Revision comparison data:
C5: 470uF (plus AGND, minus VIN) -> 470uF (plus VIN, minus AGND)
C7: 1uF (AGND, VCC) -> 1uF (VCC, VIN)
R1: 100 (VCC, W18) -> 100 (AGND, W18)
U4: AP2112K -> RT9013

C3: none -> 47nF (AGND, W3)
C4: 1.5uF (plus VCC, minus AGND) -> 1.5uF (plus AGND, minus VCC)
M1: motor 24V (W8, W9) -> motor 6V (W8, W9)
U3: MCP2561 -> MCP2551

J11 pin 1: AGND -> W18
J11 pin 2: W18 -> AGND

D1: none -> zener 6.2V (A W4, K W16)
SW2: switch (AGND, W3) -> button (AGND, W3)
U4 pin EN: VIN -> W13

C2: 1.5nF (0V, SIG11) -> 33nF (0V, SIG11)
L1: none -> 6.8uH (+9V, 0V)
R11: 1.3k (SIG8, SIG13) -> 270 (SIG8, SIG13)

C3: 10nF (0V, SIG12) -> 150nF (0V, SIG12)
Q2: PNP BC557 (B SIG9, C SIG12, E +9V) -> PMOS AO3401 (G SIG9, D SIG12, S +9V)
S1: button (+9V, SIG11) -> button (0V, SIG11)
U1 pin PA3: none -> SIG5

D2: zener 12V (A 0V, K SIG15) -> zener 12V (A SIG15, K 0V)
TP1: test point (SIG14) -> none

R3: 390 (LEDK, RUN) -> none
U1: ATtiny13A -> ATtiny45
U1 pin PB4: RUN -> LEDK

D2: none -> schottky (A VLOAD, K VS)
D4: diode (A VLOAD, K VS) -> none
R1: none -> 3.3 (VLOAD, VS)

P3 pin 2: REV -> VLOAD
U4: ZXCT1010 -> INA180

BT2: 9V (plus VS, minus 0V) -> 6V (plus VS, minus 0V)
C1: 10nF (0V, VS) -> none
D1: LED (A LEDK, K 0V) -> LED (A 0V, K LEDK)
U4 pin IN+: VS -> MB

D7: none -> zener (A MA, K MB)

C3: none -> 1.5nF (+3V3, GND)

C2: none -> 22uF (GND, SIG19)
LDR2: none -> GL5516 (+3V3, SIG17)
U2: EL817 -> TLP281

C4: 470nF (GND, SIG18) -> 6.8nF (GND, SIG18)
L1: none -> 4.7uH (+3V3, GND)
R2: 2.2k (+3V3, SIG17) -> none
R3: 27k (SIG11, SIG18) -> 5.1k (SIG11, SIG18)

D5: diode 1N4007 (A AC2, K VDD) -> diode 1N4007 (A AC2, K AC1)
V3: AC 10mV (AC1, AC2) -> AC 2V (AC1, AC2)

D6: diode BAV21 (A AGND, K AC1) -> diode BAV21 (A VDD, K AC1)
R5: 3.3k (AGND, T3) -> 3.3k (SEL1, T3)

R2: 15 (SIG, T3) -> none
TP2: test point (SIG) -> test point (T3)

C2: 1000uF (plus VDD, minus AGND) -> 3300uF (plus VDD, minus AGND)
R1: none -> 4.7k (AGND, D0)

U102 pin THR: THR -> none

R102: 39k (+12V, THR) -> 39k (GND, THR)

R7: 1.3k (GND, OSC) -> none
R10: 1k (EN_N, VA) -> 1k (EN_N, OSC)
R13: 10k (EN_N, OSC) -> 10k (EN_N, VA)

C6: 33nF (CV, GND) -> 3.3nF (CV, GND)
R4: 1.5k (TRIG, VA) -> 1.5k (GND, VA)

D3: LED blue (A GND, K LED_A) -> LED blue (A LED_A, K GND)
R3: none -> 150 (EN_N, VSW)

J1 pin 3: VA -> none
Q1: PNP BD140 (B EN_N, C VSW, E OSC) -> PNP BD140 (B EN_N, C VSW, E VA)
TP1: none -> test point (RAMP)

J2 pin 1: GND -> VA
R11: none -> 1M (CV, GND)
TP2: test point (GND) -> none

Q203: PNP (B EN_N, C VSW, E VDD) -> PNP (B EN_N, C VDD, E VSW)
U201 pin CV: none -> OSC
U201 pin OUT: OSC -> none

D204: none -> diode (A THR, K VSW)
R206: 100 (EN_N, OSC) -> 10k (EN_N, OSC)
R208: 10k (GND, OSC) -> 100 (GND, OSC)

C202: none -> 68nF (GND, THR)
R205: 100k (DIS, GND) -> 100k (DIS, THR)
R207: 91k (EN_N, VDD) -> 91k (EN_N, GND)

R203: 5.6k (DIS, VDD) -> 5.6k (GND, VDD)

**TRY IT**. What you give back must be the stretch above, starting at the line with "J11 pin 2: W18 -> AGND" and ending at the line with "D2: zener 12V", copied exactly.

**EXERCISE RESPONSE**.
J11 pin 2: W18 -> AGND

D1: none -> zener 6.2V (A W4, K W16)
SW2: switch (AGND, W3) -> button (AGND, W3)
U4 pin EN: VIN -> W13

C2: 1.5nF (0V, SIG11) -> 33nF (0V, SIG11)
L1: none -> 6.8uH (+9V, 0V)
R11: 1.3k (SIG8, SIG13) -> 270 (SIG8, SIG13)

C3: 10nF (0V, SIG12) -> 150nF (0V, SIG12)
Q2: PNP BC557 (B SIG9, C SIG12, E +9V) -> PMOS AO3401 (G SIG9, D SIG12, S +9V)
S1: button (+9V, SIG11) -> button (0V, SIG11)
U1 pin PA3: none -> SIG5

D2: zener 12V (A 0V, K SIG15) -> zener 12V (A SIG15, K 0V)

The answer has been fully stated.